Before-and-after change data
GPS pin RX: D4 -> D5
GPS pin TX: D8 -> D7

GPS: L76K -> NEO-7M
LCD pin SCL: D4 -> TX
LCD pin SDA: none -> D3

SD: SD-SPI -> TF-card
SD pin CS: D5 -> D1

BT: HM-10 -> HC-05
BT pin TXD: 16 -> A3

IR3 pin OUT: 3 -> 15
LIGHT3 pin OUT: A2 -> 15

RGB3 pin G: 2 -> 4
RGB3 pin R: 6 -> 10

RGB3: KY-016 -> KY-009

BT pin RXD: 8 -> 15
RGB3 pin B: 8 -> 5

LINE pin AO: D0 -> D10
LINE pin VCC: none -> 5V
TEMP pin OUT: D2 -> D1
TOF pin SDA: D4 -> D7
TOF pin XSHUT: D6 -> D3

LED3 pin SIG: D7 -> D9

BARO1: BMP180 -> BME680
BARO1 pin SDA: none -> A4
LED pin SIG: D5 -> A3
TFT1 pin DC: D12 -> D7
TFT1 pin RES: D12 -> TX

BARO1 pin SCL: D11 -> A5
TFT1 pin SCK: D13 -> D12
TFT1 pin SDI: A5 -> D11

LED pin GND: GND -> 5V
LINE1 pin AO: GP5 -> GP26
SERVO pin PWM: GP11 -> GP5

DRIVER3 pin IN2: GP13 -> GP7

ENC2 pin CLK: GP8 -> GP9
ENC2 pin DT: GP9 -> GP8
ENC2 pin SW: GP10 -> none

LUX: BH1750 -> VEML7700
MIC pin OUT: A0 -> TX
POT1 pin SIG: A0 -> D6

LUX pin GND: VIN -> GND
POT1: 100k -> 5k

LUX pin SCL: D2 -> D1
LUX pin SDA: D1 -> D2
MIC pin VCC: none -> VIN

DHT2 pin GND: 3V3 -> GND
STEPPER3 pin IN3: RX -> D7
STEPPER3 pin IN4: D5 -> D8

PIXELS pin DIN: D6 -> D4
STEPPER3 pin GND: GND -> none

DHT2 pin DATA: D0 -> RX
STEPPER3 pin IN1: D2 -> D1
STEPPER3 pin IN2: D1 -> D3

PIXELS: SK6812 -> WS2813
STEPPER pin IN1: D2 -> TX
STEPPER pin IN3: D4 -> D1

### ACTION ITEM
Could you write out all of the entries precisely as they stand?

### ANSWER TO THIS EXERCISE
GPS pin RX: D4 -> D5
GPS pin TX: D8 -> D7

GPS: L76K -> NEO-7M
LCD pin SCL: D4 -> TX
LCD pin SDA: none -> D3

SD: SD-SPI -> TF-card
SD pin CS: D5 -> D1

BT: HM-10 -> HC-05
BT pin TXD: 16 -> A3

IR3 pin OUT: 3 -> 15
LIGHT3 pin OUT: A2 -> 15

RGB3 pin G: 2 -> 4
RGB3 pin R: 6 -> 10

RGB3: KY-016 -> KY-009

BT pin RXD: 8 -> 15
RGB3 pin B: 8 -> 5

LINE pin AO: D0 -> D10
LINE pin VCC: none -> 5V
TEMP pin OUT: D2 -> D1
TOF pin SDA: D4 -> D7
TOF pin XSHUT: D6 -> D3

LED3 pin SIG: D7 -> D9

BARO1: BMP180 -> BME680
BARO1 pin SDA: none -> A4
LED pin SIG: D5 -> A3
TFT1 pin DC: D12 -> D7
TFT1 pin RES: D12 -> TX

BARO1 pin SCL: D11 -> A5
TFT1 pin SCK: D13 -> D12
TFT1 pin SDI: A5 -> D11

LED pin GND: GND -> 5V
LINE1 pin AO: GP5 -> GP26
SERVO pin PWM: GP11 -> GP5

DRIVER3 pin IN2: GP13 -> GP7

ENC2 pin CLK: GP8 -> GP9
ENC2 pin DT: GP9 -> GP8
ENC2 pin SW: GP10 -> none

LUX: BH1750 -> VEML7700
MIC pin OUT: A0 -> TX
POT1 pin SIG: A0 -> D6

LUX pin GND: VIN -> GND
POT1: 100k -> 5k

LUX pin SCL: D2 -> D1
LUX pin SDA: D1 -> D2
MIC pin VCC: none -> VIN

DHT2 pin GND: 3V3 -> GND
STEPPER3 pin IN3: RX -> D7
STEPPER3 pin IN4: D5 -> D8

PIXELS pin DIN: D6 -> D4
STEPPER3 pin GND: GND -> none

DHT2 pin DATA: D0 -> RX
STEPPER3 pin IN1: D2 -> D1
STEPPER3 pin IN2: D1 -> D3

PIXELS: SK6812 -> WS2813
STEPPER pin IN1: D2 -> TX
STEPPER pin IN3: D4 -> D1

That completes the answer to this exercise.